• TASK BRIEF
Every record that follows must be set down word for word.

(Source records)
━━━━━━━━━━━━━━━━

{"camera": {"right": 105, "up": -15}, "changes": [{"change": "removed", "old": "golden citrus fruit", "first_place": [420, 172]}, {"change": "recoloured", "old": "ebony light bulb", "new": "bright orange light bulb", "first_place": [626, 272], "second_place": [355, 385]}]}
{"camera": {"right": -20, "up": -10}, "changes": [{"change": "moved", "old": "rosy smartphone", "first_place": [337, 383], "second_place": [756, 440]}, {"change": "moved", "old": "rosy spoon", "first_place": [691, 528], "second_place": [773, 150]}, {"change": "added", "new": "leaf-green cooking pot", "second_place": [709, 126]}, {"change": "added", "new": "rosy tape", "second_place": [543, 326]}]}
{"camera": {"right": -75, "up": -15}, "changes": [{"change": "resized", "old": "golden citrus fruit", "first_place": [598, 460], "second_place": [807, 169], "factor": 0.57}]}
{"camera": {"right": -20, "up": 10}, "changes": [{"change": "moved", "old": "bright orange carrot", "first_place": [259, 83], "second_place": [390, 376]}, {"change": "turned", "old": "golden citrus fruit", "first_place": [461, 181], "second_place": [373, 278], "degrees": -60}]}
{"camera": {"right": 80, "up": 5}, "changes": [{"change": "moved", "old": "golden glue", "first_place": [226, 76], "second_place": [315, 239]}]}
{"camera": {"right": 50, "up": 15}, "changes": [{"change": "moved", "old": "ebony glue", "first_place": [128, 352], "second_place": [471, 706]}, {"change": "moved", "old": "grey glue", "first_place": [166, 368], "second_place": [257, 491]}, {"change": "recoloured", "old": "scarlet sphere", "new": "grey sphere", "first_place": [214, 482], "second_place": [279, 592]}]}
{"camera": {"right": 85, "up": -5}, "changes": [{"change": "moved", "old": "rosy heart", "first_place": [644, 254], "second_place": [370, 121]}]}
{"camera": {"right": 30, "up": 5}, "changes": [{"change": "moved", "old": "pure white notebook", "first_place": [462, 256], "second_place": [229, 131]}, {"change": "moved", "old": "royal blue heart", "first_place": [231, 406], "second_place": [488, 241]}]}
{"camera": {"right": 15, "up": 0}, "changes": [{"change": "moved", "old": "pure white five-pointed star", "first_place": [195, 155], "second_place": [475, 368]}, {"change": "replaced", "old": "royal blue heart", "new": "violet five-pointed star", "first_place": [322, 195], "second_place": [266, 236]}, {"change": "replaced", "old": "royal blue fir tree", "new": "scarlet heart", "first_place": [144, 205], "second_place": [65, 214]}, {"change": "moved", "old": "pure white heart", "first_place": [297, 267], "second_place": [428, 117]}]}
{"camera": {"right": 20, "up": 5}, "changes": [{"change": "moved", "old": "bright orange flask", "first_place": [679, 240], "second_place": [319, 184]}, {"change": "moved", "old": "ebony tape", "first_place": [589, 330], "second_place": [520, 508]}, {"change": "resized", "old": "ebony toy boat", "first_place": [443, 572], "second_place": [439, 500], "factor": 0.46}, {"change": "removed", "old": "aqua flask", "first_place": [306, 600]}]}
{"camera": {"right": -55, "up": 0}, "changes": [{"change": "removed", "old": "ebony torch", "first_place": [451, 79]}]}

━━━━━━━━━━━━━━━━

• RESPONSE
{"camera": {"right": 105, "up": -15}, "changes": [{"change": "removed", "old": "golden citrus fruit", "first_place": [420, 172]}, {"change": "recoloured", "old": "ebony light bulb", "new": "bright orange light bulb", "first_place": [626, 272], "second_place": [355, 385]}]}
{"camera": {"right": -20, "up": -10}, "changes": [{"change": "moved", "old": "rosy smartphone", "first_place": [337, 383], "second_place": [756, 440]}, {"change": "moved", "old": "rosy spoon", "first_place": [691, 528], "second_place": [773, 150]}, {"change": "added", "new": "leaf-green cooking pot", "second_place": [709, 126]}, {"change": "added", "new": "rosy tape", "second_place": [543, 326]}]}
{"camera": {"right": -75, "up": -15}, "changes": [{"change": "resized", "old": "golden citrus fruit", "first_place": [598, 460], "second_place": [807, 169], "factor": 0.57}]}
{"camera": {"right": -20, "up": 10}, "changes": [{"change": "moved", "old": "bright orange carrot", "first_place": [259, 83], "second_place": [390, 376]}, {"change": "turned", "old": "golden citrus fruit", "first_place": [461, 181], "second_place": [373, 278], "degrees": -60}]}
{"camera": {"right": 80, "up": 5}, "changes": [{"change": "moved", "old": "golden glue", "first_place": [226, 76], "second_place": [315, 239]}]}
{"camera": {"right": 50, "up": 15}, "changes": [{"change": "moved", "old": "ebony glue", "first_place": [128, 352], "second_place": [471, 706]}, {"change": "moved", "old": "grey glue", "first_place": [166, 368], "second_place": [257, 491]}, {"change": "recoloured", "old": "scarlet sphere", "new": "grey sphere", "first_place": [214, 482], "second_place": [279, 592]}]}
{"camera": {"right": 85, "up": -5}, "changes": [{"change": "moved", "old": "rosy heart", "first_place": [644, 254], "second_place": [370, 121]}]}
{"camera": {"right": 30, "up": 5}, "changes": [{"change": "moved", "old": "pure white notebook", "first_place": [462, 256], "second_place": [229, 131]}, {"change": "moved", "old": "royal blue heart", "first_place": [231, 406], "second_place": [488, 241]}]}
{"camera": {"right": 15, "up": 0}, "changes": [{"change": "moved", "old": "pure white five-pointed star", "first_place": [195, 155], "second_place": [475, 368]}, {"change": "replaced", "old": "royal blue heart", "new": "violet five-pointed star", "first_place": [322, 195], "second_place": [266, 236]}, {"change": "replaced", "old": "royal blue fir tree", "new": "scarlet heart", "first_place": [144, 205], "second_place": [65, 214]}, {"change": "moved", "old": "pure white heart", "first_place": [297, 267], "second_place": [428, 117]}]}
{"camera": {"right": 20, "up": 5}, "changes": [{"change": "moved", "old": "bright orange flask", "first_place": [679, 240], "second_place": [319, 184]}, {"change": "moved", "old": "ebony tape", "first_place": [589, 330], "second_place": [520, 508]}, {"change": "resized", "old": "ebony toy boat", "first_place": [443, 572], "second_place": [439, 500], "factor": 0.46}, {"change": "removed", "old": "aqua flask", "first_place": [306, 600]}]}
{"camera": {"right": -55, "up": 0}, "changes": [{"change": "removed", "old": "ebony torch", "first_place": [451, 79]}]}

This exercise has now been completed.